PROVIDED DATA |
════════════════
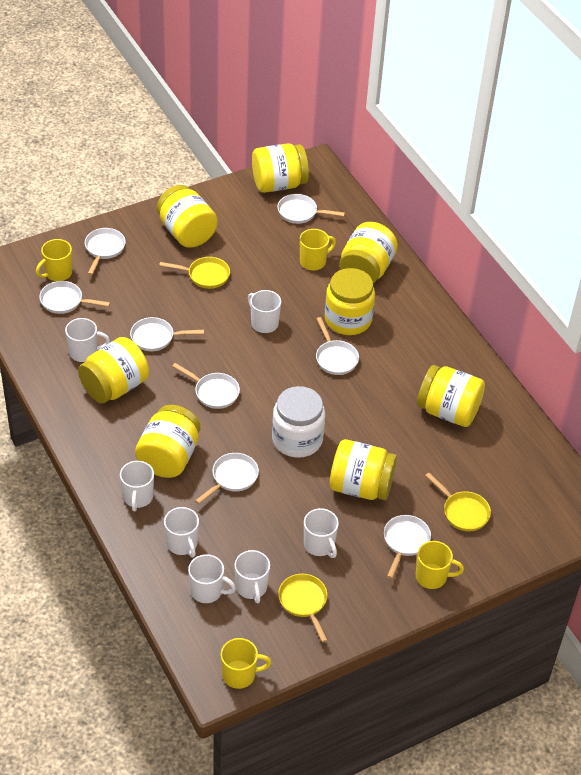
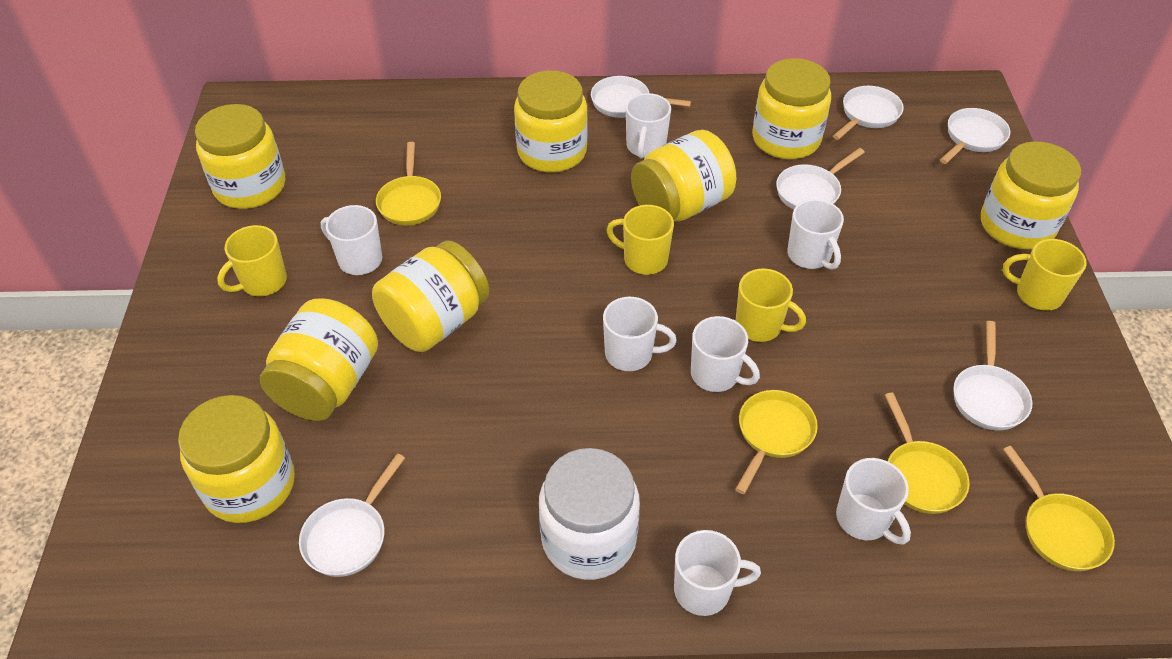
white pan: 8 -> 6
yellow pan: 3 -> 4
════════════════
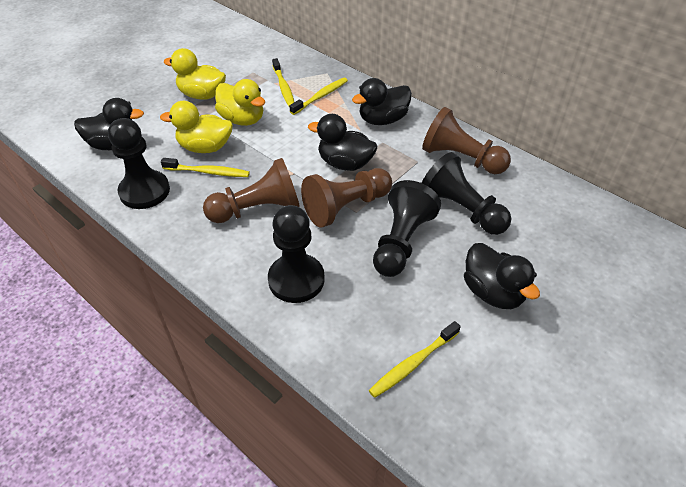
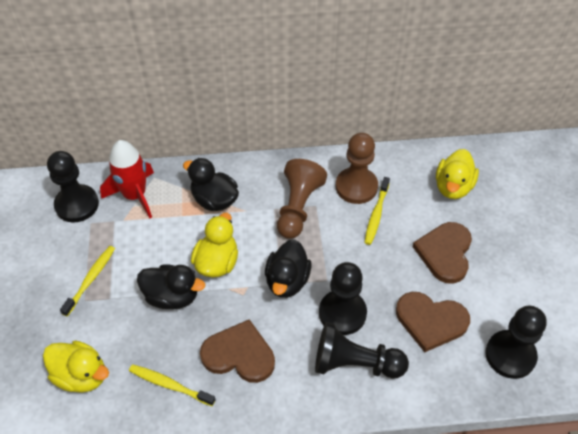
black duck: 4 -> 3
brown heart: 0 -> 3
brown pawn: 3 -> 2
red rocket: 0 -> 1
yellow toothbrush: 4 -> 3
════════════════
ASSIGNMENT |
Output the material above exactly, but only from the line that carries "brown heart: 0 -> 3" through the line that carries "yellow toothbrush: 4 -> 3".

EXERCISE SOLUTION |
brown heart: 0 -> 3
brown pawn: 3 -> 2
red rocket: 0 -> 1
yellow toothbrush: 4 -> 3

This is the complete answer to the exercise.